• WHAT IS EXPECTED
Check every line below for the word "mouse" and copy the ones that have it.

Excerpts from a dataset:
*** Block opens ***
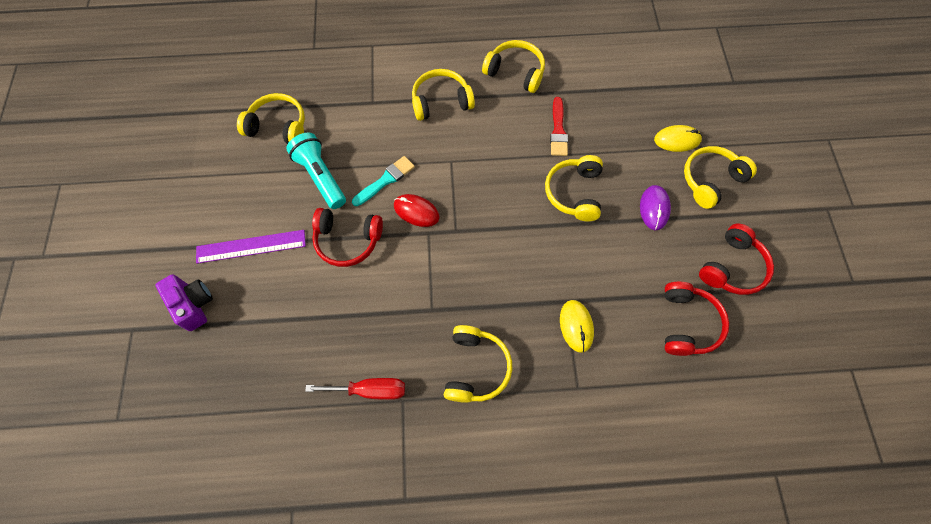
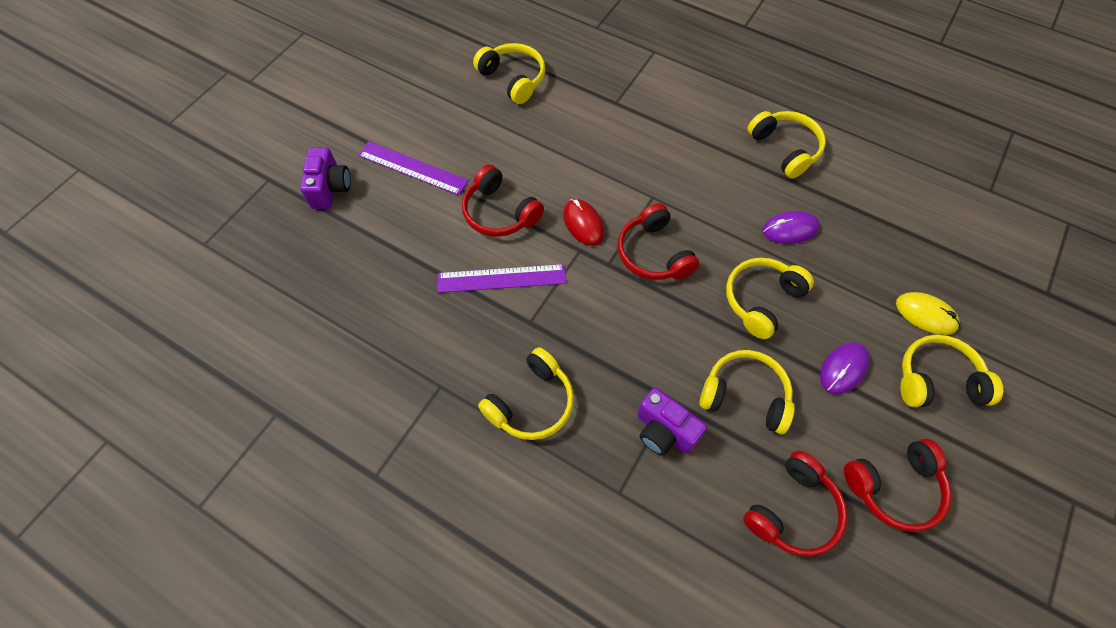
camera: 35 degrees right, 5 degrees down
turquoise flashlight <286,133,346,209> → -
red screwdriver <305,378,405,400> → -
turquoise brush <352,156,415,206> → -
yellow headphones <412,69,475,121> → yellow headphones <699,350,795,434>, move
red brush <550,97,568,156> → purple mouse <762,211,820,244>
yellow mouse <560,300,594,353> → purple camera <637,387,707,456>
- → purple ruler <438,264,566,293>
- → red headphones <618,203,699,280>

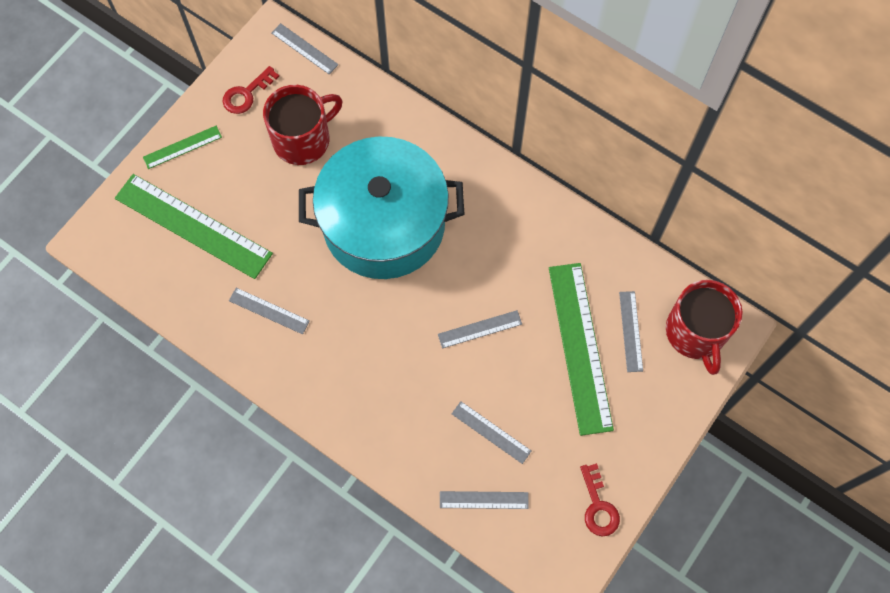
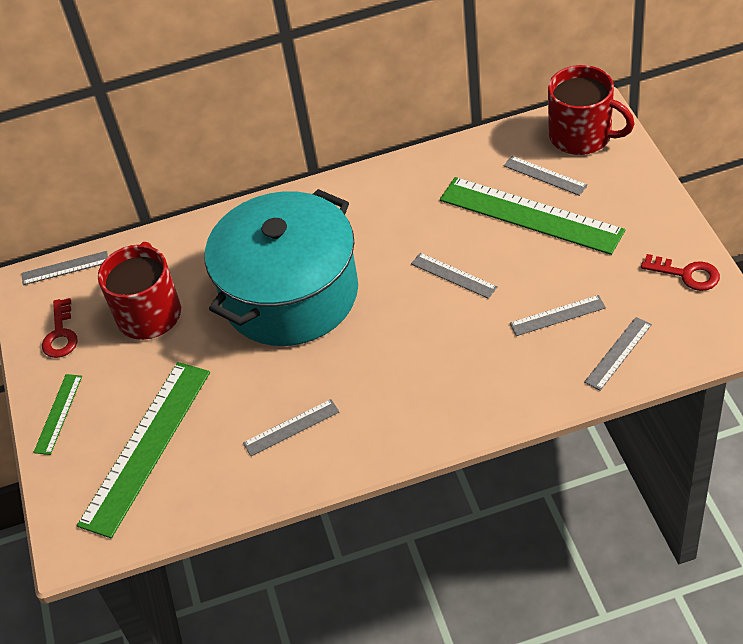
camera: 45 degrees left, 20 degrees down
green ruler <115,174,273,279> → green ruler <77,362,210,538>, 45 degrees counterclockwise
grey ruler <438,310,522,349> → grey ruler <411,253,498,299>, 75 degrees counterclockwise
*** Block closes ***
• SOLVED EXERCISE
red brush <550,97,568,156> → purple mouse <762,211,820,244>
yellow mouse <560,300,594,353> → purple camera <637,387,707,456>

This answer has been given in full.